- _EXTRACTED MATERIAL_:
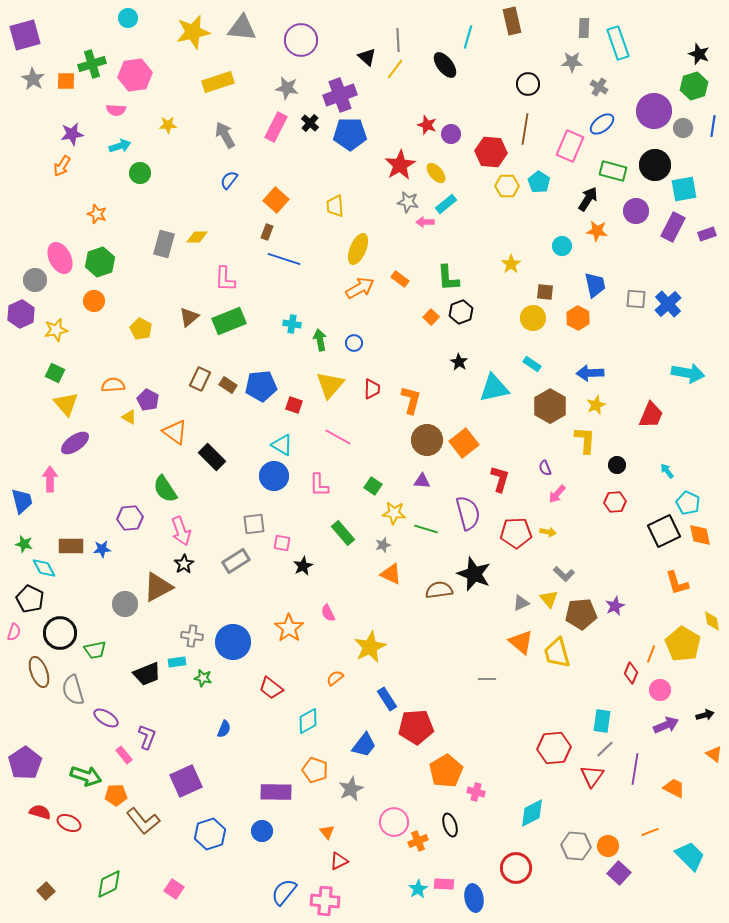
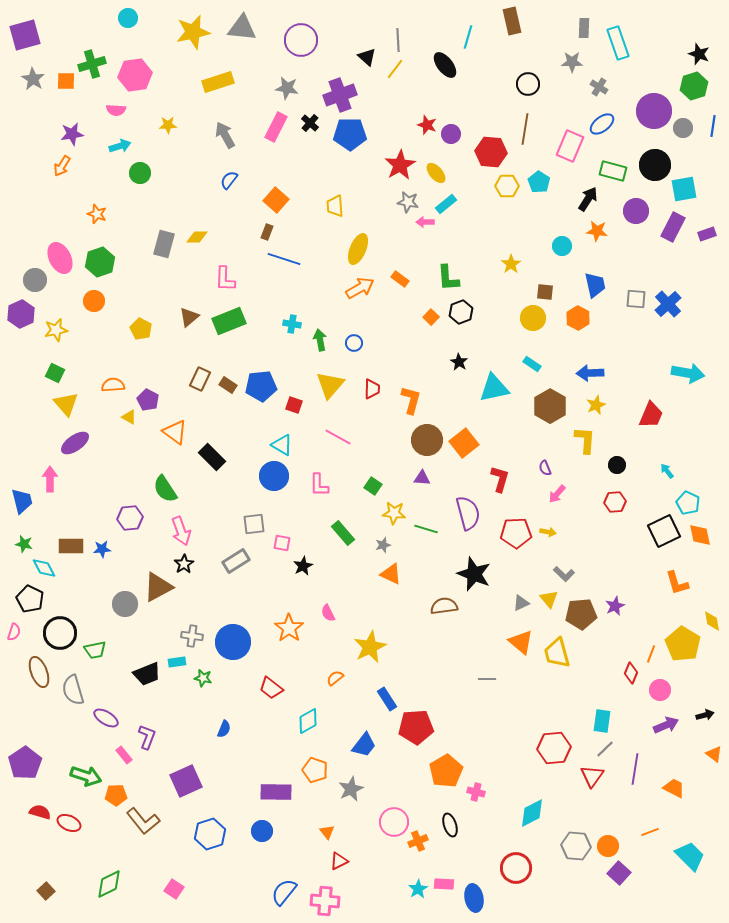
purple triangle at (422, 481): moved 3 px up
brown semicircle at (439, 590): moved 5 px right, 16 px down
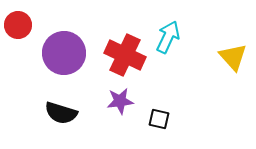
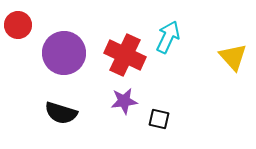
purple star: moved 4 px right
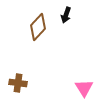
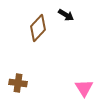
black arrow: rotated 77 degrees counterclockwise
brown diamond: moved 1 px down
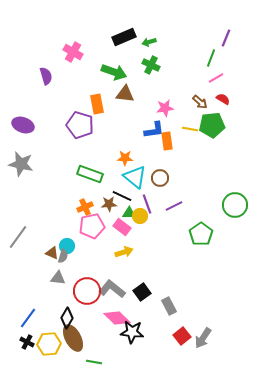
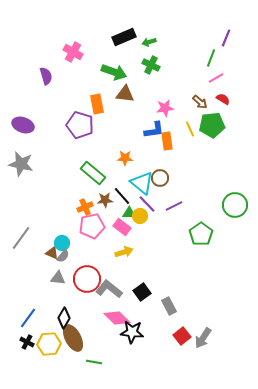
yellow line at (190, 129): rotated 56 degrees clockwise
green rectangle at (90, 174): moved 3 px right, 1 px up; rotated 20 degrees clockwise
cyan triangle at (135, 177): moved 7 px right, 6 px down
black line at (122, 196): rotated 24 degrees clockwise
brown star at (109, 204): moved 4 px left, 4 px up
purple line at (147, 204): rotated 24 degrees counterclockwise
gray line at (18, 237): moved 3 px right, 1 px down
cyan circle at (67, 246): moved 5 px left, 3 px up
gray semicircle at (63, 256): rotated 24 degrees clockwise
gray L-shape at (112, 289): moved 3 px left
red circle at (87, 291): moved 12 px up
black diamond at (67, 318): moved 3 px left
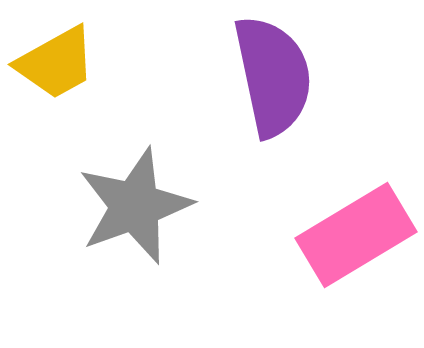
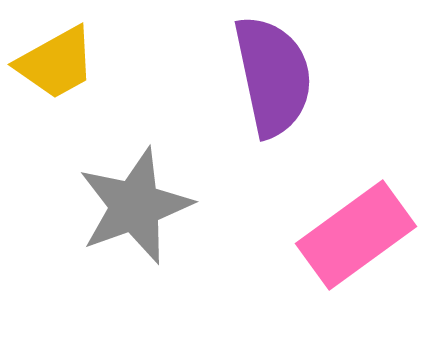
pink rectangle: rotated 5 degrees counterclockwise
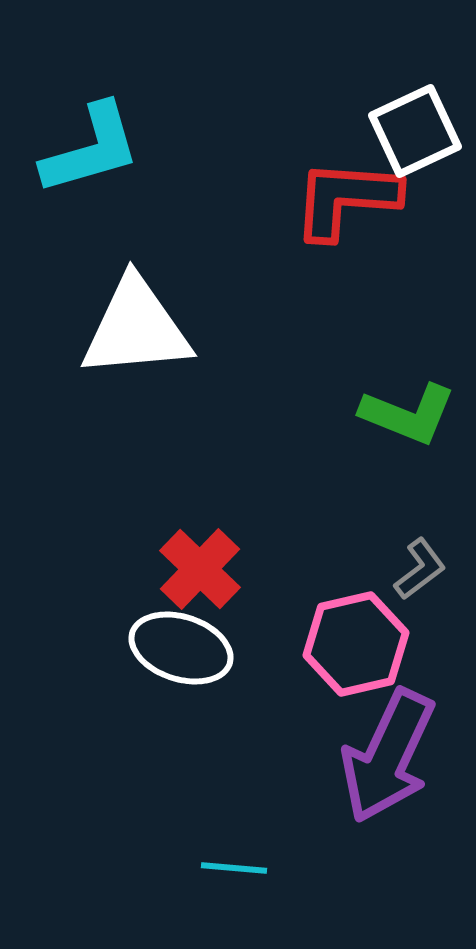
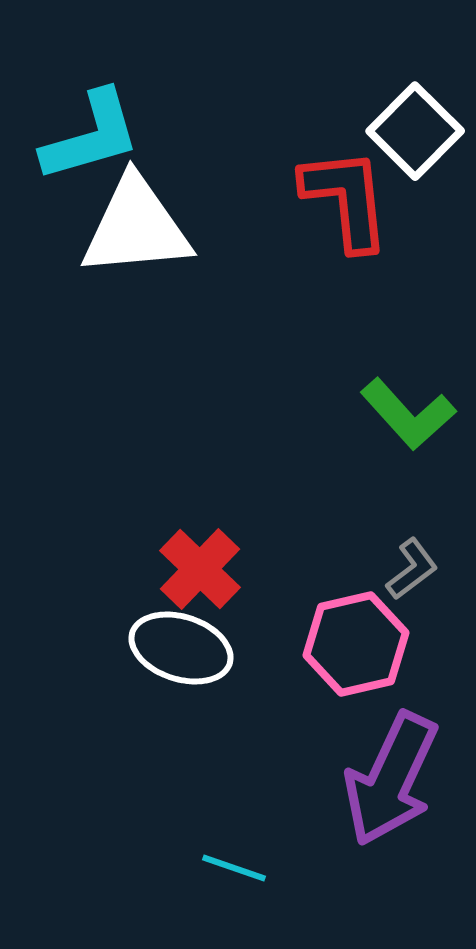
white square: rotated 20 degrees counterclockwise
cyan L-shape: moved 13 px up
red L-shape: rotated 80 degrees clockwise
white triangle: moved 101 px up
green L-shape: rotated 26 degrees clockwise
gray L-shape: moved 8 px left
purple arrow: moved 3 px right, 23 px down
cyan line: rotated 14 degrees clockwise
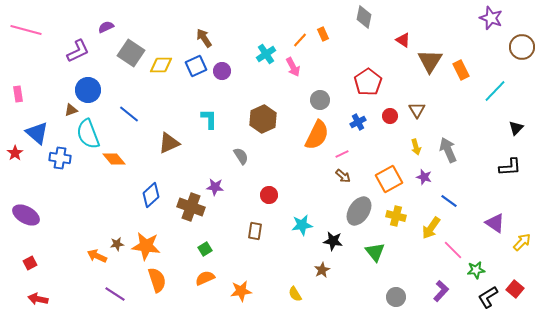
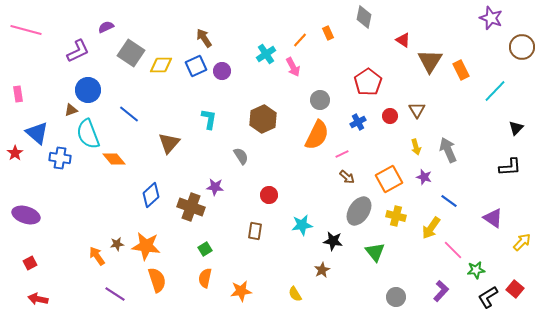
orange rectangle at (323, 34): moved 5 px right, 1 px up
cyan L-shape at (209, 119): rotated 10 degrees clockwise
brown triangle at (169, 143): rotated 25 degrees counterclockwise
brown arrow at (343, 176): moved 4 px right, 1 px down
purple ellipse at (26, 215): rotated 12 degrees counterclockwise
purple triangle at (495, 223): moved 2 px left, 5 px up
orange arrow at (97, 256): rotated 30 degrees clockwise
orange semicircle at (205, 278): rotated 54 degrees counterclockwise
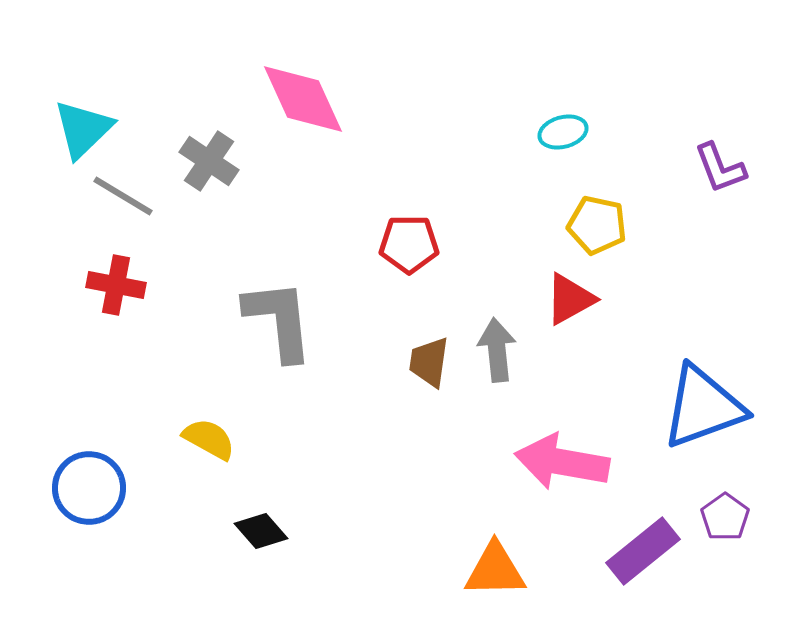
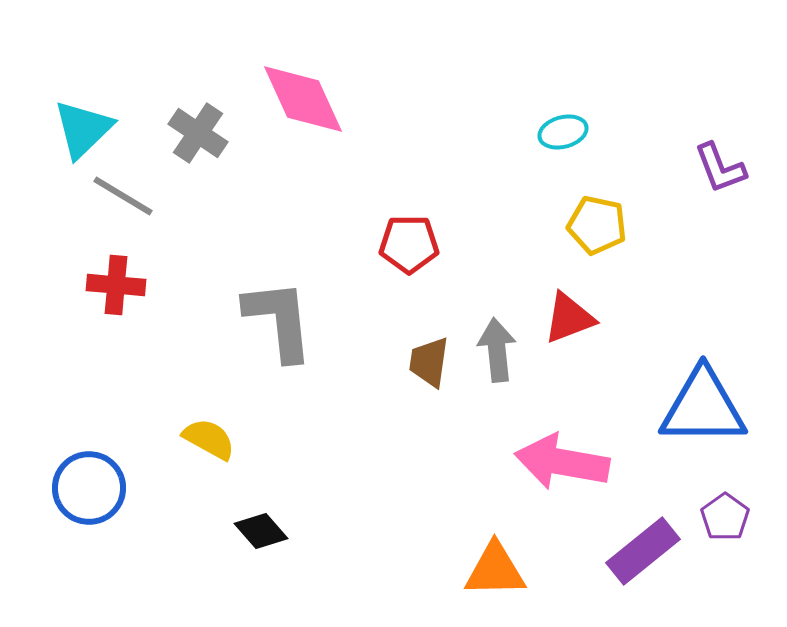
gray cross: moved 11 px left, 28 px up
red cross: rotated 6 degrees counterclockwise
red triangle: moved 1 px left, 19 px down; rotated 8 degrees clockwise
blue triangle: rotated 20 degrees clockwise
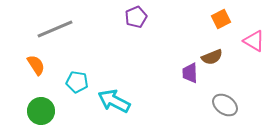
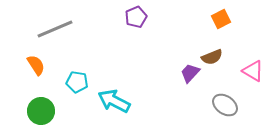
pink triangle: moved 1 px left, 30 px down
purple trapezoid: rotated 45 degrees clockwise
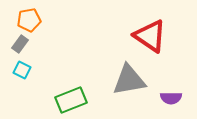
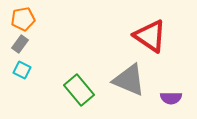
orange pentagon: moved 6 px left, 1 px up
gray triangle: rotated 33 degrees clockwise
green rectangle: moved 8 px right, 10 px up; rotated 72 degrees clockwise
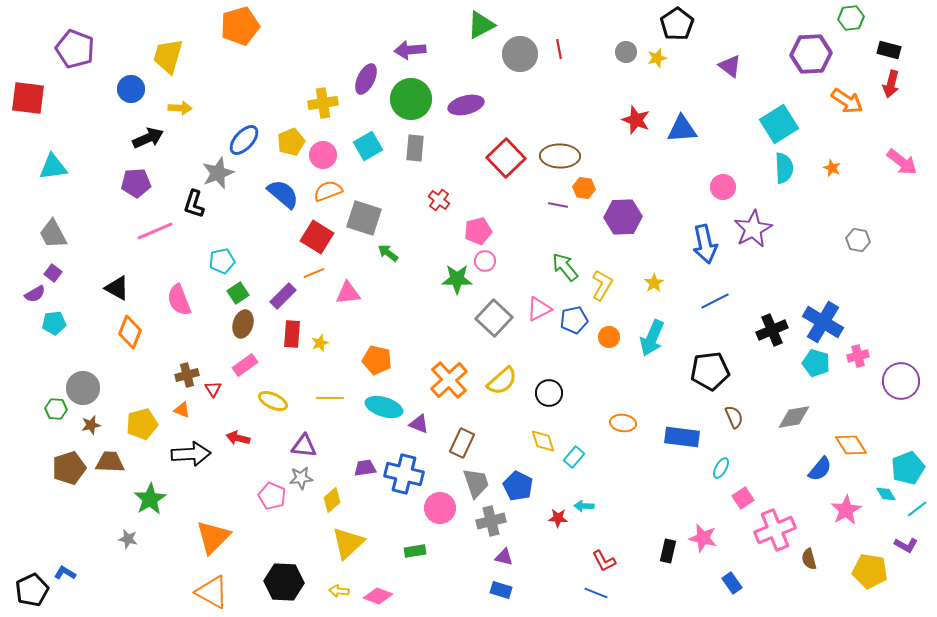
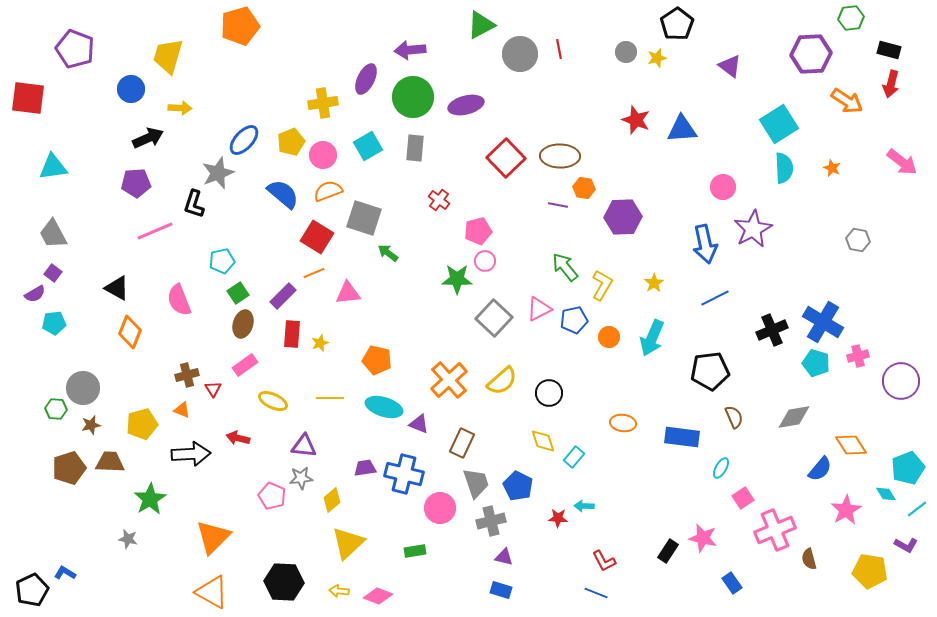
green circle at (411, 99): moved 2 px right, 2 px up
blue line at (715, 301): moved 3 px up
black rectangle at (668, 551): rotated 20 degrees clockwise
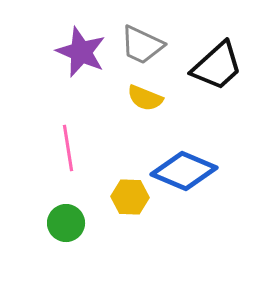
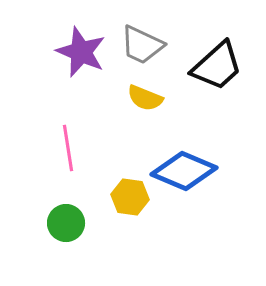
yellow hexagon: rotated 6 degrees clockwise
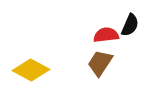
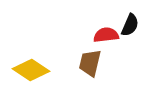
brown trapezoid: moved 10 px left; rotated 20 degrees counterclockwise
yellow diamond: rotated 6 degrees clockwise
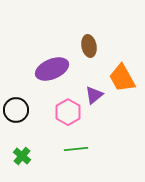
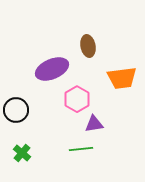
brown ellipse: moved 1 px left
orange trapezoid: rotated 68 degrees counterclockwise
purple triangle: moved 29 px down; rotated 30 degrees clockwise
pink hexagon: moved 9 px right, 13 px up
green line: moved 5 px right
green cross: moved 3 px up
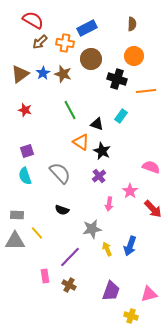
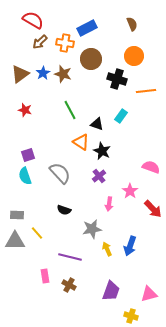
brown semicircle: rotated 24 degrees counterclockwise
purple square: moved 1 px right, 4 px down
black semicircle: moved 2 px right
purple line: rotated 60 degrees clockwise
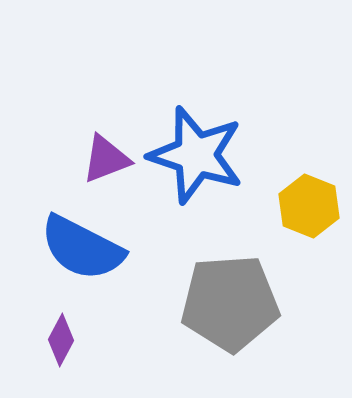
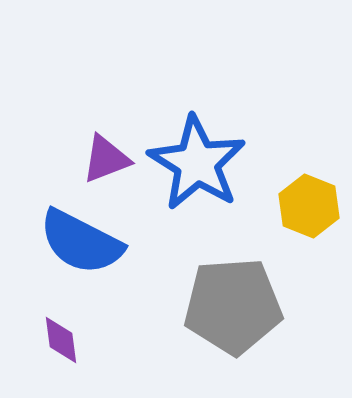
blue star: moved 1 px right, 8 px down; rotated 14 degrees clockwise
blue semicircle: moved 1 px left, 6 px up
gray pentagon: moved 3 px right, 3 px down
purple diamond: rotated 36 degrees counterclockwise
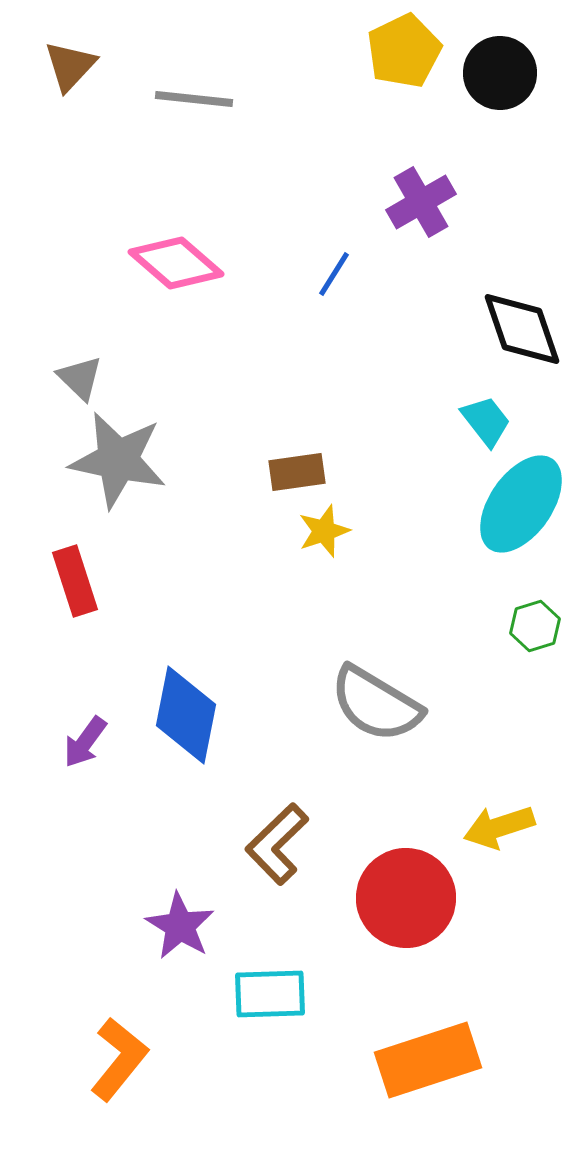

- _WHAT IS REQUIRED_:
Excluding images, output exactly the lines from the one that holds "pink hexagon: moved 9 px right, 13 px up" through the final line of the material, both ends included.

- _SOLUTION FOR THIS PROBLEM_:
pink hexagon: moved 9 px right, 13 px up
green line: moved 5 px right
green cross: moved 3 px up
brown semicircle: rotated 24 degrees counterclockwise
purple square: moved 1 px right, 4 px down
black semicircle: moved 2 px right
purple line: rotated 60 degrees clockwise
blue star: moved 1 px right, 8 px down; rotated 14 degrees clockwise
blue semicircle: moved 1 px left, 6 px up
gray pentagon: moved 3 px right, 3 px down
purple diamond: rotated 36 degrees counterclockwise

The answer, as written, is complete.